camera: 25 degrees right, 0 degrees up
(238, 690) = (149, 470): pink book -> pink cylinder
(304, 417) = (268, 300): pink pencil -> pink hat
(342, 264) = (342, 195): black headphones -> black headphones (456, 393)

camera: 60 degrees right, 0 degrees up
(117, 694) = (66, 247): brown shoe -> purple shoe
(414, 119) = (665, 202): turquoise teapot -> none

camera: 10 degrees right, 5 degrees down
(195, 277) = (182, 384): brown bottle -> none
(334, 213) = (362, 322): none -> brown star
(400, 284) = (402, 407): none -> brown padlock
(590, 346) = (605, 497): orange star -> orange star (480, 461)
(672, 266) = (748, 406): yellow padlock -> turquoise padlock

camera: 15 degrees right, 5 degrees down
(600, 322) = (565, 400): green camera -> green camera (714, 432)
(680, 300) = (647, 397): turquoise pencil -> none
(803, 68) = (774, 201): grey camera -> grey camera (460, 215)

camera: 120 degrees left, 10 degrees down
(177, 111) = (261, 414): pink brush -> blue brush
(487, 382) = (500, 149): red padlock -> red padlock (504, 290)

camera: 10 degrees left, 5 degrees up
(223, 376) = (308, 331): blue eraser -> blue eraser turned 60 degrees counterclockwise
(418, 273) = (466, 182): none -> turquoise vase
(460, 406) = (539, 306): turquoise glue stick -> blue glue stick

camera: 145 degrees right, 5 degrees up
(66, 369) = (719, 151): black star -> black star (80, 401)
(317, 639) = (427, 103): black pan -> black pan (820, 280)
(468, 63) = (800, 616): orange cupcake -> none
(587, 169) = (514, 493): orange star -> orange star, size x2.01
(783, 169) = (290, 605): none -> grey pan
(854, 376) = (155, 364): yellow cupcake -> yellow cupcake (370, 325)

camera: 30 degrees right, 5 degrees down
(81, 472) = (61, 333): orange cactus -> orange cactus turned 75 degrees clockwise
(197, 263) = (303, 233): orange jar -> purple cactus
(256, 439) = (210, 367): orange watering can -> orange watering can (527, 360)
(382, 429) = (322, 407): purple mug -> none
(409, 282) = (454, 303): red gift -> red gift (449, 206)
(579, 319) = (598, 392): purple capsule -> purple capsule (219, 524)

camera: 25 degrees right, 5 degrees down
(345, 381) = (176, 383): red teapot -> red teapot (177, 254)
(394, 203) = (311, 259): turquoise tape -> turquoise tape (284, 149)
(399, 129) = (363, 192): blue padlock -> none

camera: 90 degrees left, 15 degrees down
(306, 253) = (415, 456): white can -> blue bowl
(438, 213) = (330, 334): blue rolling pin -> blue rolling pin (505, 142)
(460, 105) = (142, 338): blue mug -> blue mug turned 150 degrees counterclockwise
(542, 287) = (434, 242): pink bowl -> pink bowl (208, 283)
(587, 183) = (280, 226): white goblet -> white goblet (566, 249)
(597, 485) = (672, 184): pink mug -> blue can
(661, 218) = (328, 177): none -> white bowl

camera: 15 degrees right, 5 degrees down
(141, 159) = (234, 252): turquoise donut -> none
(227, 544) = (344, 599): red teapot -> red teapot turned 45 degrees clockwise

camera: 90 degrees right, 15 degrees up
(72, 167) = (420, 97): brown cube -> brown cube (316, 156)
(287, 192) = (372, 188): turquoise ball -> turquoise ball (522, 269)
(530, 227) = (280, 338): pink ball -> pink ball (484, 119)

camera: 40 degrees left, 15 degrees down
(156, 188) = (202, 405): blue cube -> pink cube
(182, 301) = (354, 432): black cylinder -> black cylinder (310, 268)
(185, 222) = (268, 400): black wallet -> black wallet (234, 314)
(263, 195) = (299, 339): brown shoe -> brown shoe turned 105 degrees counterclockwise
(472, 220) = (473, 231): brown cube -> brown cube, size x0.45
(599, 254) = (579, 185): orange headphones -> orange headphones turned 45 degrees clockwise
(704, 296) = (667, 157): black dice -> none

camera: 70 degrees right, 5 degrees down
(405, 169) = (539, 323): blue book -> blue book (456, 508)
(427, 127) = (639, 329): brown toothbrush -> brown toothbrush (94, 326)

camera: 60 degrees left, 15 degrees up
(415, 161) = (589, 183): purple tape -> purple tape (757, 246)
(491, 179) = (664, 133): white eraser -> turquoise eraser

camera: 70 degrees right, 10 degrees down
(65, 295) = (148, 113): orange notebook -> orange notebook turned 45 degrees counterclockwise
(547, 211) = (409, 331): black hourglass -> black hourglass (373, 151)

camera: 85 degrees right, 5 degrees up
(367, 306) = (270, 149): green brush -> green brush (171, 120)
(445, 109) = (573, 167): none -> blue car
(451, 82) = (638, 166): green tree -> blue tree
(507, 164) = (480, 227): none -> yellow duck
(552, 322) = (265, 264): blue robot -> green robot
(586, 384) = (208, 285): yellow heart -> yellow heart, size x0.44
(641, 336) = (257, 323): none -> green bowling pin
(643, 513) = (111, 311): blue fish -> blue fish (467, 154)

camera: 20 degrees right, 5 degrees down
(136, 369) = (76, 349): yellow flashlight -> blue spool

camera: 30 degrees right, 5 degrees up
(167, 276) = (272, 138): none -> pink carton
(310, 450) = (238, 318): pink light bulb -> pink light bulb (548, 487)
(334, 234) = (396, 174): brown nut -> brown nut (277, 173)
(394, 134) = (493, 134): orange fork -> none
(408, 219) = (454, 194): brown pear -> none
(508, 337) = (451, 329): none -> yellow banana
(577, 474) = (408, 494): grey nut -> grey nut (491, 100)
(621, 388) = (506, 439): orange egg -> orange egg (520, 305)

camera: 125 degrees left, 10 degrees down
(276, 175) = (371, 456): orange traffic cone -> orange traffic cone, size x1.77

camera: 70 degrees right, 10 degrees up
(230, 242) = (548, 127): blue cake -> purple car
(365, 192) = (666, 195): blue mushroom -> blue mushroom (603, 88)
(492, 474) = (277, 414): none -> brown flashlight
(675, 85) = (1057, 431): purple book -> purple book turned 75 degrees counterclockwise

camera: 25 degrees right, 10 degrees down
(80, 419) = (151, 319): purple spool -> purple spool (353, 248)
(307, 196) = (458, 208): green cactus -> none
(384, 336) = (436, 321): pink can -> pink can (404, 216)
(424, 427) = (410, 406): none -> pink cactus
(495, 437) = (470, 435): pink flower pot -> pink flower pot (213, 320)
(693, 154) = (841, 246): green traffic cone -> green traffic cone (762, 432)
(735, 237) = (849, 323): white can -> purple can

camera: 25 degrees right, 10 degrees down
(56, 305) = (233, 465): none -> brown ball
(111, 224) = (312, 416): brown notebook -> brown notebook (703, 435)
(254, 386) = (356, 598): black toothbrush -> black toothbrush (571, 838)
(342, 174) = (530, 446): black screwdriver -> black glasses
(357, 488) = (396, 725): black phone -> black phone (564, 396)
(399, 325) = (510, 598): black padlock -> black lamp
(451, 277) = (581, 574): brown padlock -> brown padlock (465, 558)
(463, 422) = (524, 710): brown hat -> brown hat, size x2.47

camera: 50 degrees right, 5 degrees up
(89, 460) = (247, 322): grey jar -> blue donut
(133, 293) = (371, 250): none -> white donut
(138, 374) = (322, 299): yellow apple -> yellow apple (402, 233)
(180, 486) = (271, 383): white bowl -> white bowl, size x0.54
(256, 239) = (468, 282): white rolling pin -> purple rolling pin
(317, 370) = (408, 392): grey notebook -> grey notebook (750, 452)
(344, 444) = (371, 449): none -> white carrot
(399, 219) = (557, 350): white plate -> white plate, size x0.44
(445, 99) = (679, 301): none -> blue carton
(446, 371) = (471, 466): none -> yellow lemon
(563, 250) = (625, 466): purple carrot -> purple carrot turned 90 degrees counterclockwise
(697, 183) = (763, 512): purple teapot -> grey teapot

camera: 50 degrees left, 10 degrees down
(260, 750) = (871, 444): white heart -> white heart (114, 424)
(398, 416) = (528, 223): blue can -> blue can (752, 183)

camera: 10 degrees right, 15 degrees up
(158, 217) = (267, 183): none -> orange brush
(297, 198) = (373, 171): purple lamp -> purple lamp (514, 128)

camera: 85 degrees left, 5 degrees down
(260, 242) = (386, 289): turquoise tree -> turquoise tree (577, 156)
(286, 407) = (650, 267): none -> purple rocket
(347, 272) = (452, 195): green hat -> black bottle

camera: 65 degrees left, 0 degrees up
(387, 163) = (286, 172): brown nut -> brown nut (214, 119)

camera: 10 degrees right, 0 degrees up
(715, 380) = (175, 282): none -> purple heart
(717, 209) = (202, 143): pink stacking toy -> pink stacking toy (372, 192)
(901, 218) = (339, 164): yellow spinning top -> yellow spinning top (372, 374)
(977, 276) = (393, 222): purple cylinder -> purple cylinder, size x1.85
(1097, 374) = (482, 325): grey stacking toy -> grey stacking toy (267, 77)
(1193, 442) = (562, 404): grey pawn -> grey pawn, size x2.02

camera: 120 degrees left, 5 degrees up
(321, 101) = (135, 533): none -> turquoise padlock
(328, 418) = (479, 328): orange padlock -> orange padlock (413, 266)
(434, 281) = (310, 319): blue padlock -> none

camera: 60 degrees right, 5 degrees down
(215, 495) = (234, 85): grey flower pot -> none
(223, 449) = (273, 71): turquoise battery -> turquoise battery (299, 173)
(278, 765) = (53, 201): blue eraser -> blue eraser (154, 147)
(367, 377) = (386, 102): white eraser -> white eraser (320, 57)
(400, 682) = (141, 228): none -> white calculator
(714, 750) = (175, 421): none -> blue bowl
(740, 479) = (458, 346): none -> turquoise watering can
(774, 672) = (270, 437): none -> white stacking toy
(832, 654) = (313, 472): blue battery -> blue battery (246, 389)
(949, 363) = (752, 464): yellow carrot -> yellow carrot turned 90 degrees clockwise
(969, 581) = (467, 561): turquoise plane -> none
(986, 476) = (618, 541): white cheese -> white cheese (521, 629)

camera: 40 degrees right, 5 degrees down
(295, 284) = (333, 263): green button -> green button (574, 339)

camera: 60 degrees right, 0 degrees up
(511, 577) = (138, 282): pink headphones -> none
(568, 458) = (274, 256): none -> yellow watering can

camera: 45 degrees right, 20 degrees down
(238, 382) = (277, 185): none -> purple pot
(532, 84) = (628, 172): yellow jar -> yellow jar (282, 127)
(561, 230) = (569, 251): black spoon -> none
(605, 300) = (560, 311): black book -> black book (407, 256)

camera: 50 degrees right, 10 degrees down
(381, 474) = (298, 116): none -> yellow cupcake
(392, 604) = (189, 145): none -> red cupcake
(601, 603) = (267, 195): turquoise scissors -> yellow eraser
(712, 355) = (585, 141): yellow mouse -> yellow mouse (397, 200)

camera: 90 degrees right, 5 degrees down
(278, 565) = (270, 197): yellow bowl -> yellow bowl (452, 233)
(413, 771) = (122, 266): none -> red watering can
·····
* _Exercise directions_:
If a line in the data above includes the string "star", copy it.

* _Solved exercise_:
(334, 213) = (362, 322): none -> brown star
(590, 346) = (605, 497): orange star -> orange star (480, 461)
(66, 369) = (719, 151): black star -> black star (80, 401)
(587, 169) = (514, 493): orange star -> orange star, size x2.01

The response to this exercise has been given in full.